=== Section Start ===

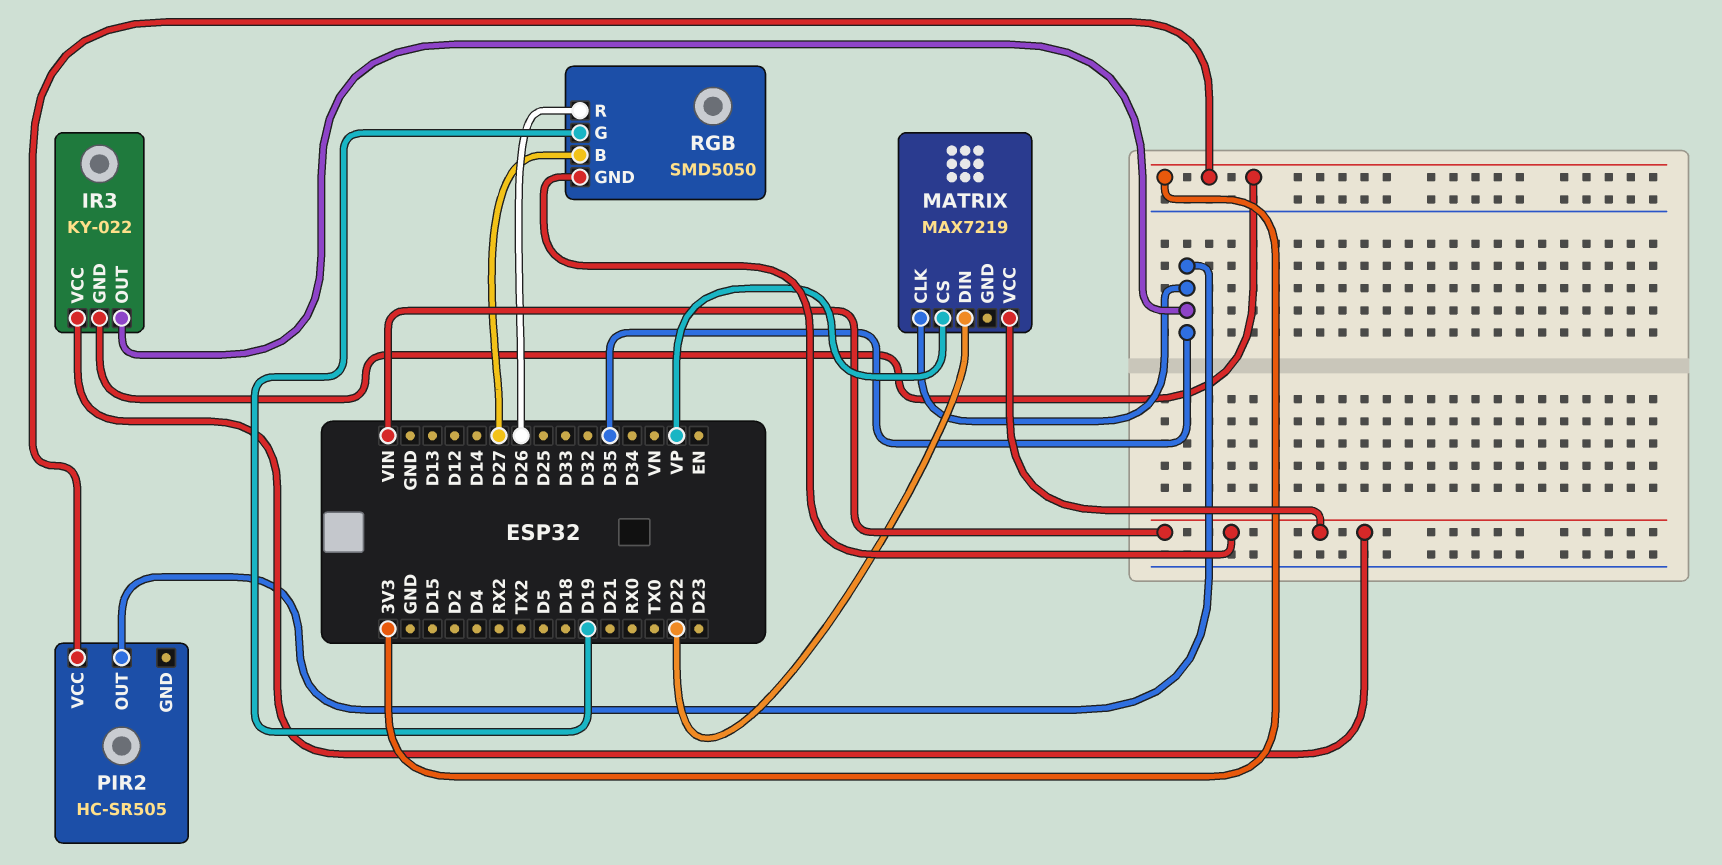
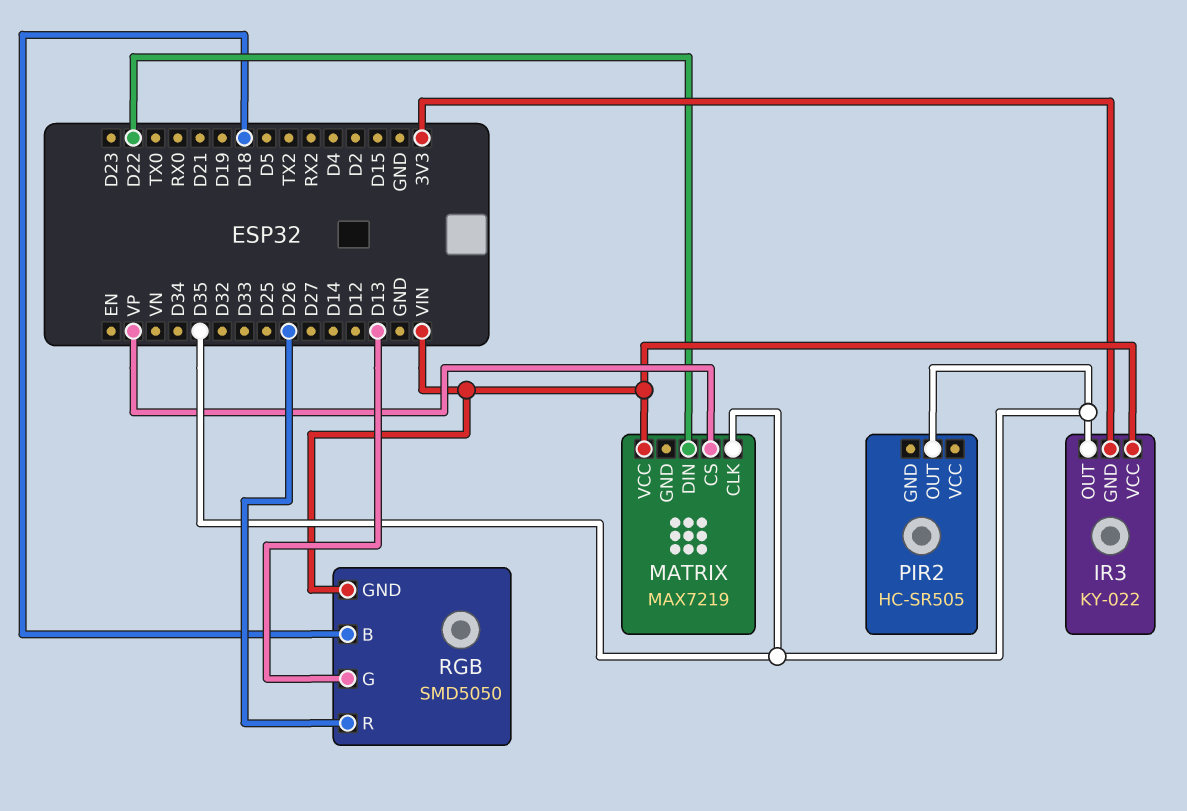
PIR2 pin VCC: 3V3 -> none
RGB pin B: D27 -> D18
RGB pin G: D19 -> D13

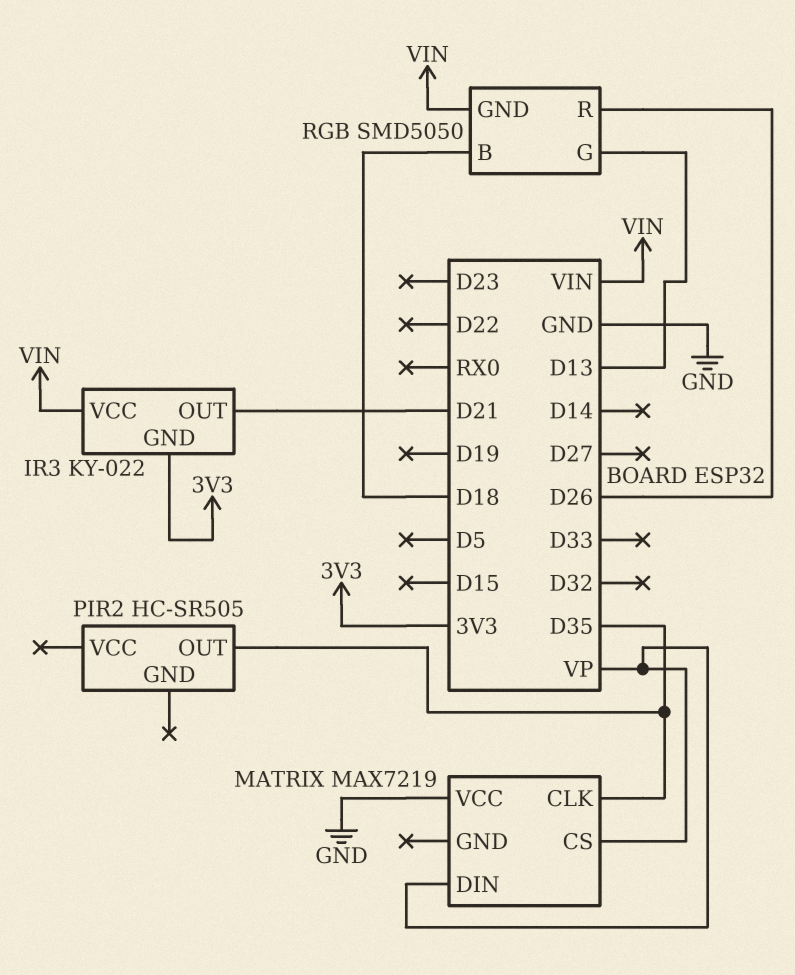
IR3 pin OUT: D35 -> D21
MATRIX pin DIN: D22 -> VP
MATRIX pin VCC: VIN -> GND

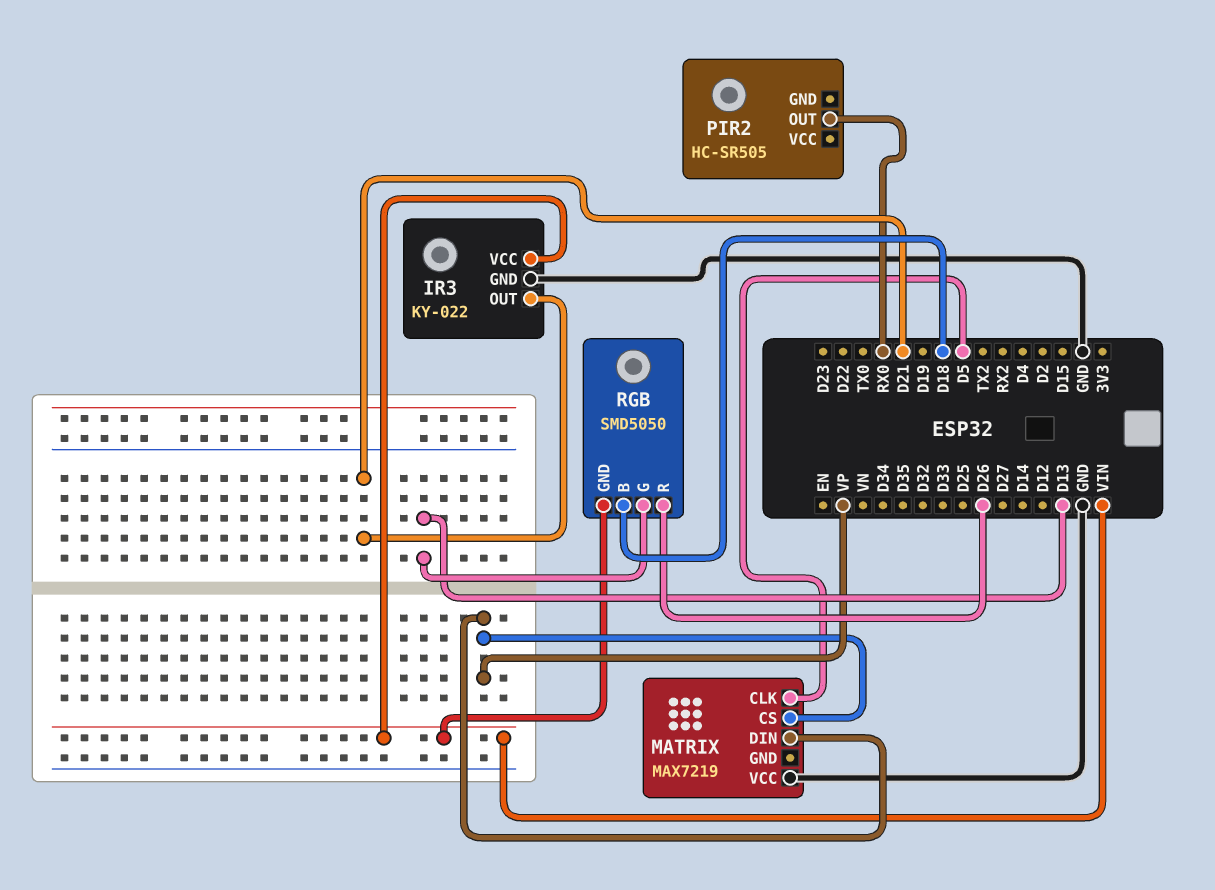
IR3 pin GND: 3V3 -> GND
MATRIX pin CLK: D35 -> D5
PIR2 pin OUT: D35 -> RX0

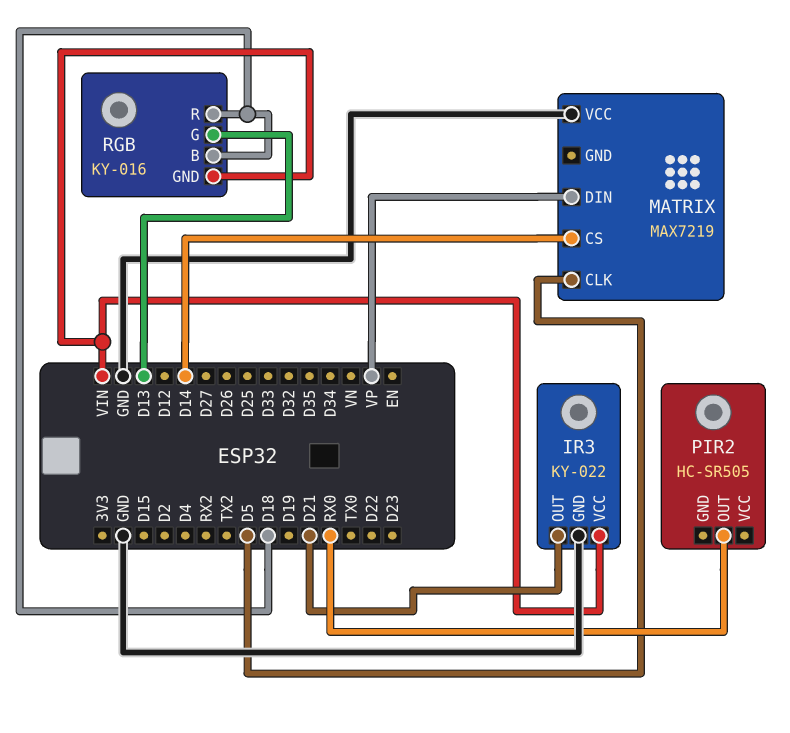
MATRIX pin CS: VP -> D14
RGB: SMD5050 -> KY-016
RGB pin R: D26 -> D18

=== Section End ===

### BRIEF
Omit the pictures, then output every record exactly as given.

### RESPONSE
PIR2 pin VCC: 3V3 -> none
RGB pin B: D27 -> D18
RGB pin G: D19 -> D13

IR3 pin OUT: D35 -> D21
MATRIX pin DIN: D22 -> VP
MATRIX pin VCC: VIN -> GND

IR3 pin GND: 3V3 -> GND
MATRIX pin CLK: D35 -> D5
PIR2 pin OUT: D35 -> RX0

MATRIX pin CS: VP -> D14
RGB: SMD5050 -> KY-016
RGB pin R: D26 -> D18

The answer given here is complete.